====== RECORDS SHOWN ======

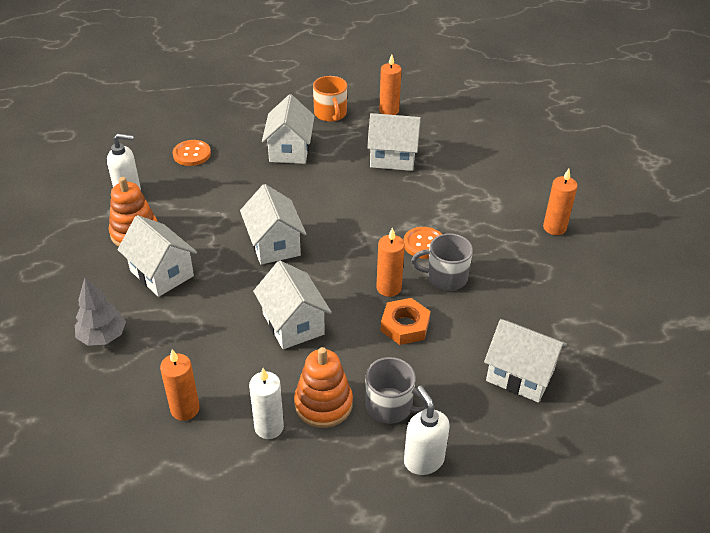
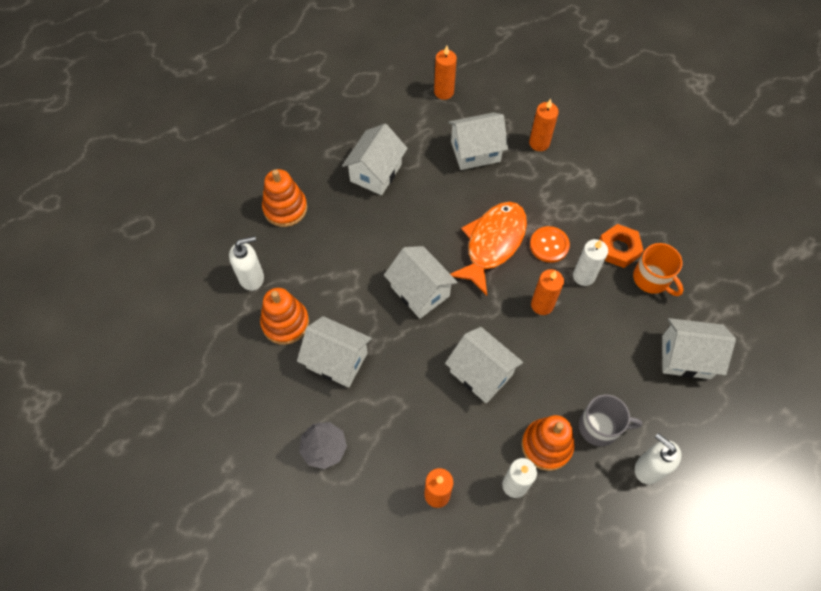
camera: 20 degrees left, 20 degrees up
(192, 154) = (285, 208): orange button -> orange stacking toy
(289, 150) = (376, 172): white house -> white house turned 45 degrees clockwise
(330, 114) = (391, 113): orange mug -> orange mug (652, 279)
(367, 228) = (492, 243): none -> orange fish
(405, 325) = (574, 340): orange nut -> orange nut (619, 248)
(445, 277) = (584, 276): grey mug -> white candle
(554, 228) = (649, 188): orange candle -> orange candle (539, 143)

======

Copy each entry exactly as written. Pictures do not belong in the copy.

» **EXERCISE SOLUTION**
camera: 20 degrees left, 20 degrees up
(192, 154) = (285, 208): orange button -> orange stacking toy
(289, 150) = (376, 172): white house -> white house turned 45 degrees clockwise
(330, 114) = (391, 113): orange mug -> orange mug (652, 279)
(367, 228) = (492, 243): none -> orange fish
(405, 325) = (574, 340): orange nut -> orange nut (619, 248)
(445, 277) = (584, 276): grey mug -> white candle
(554, 228) = (649, 188): orange candle -> orange candle (539, 143)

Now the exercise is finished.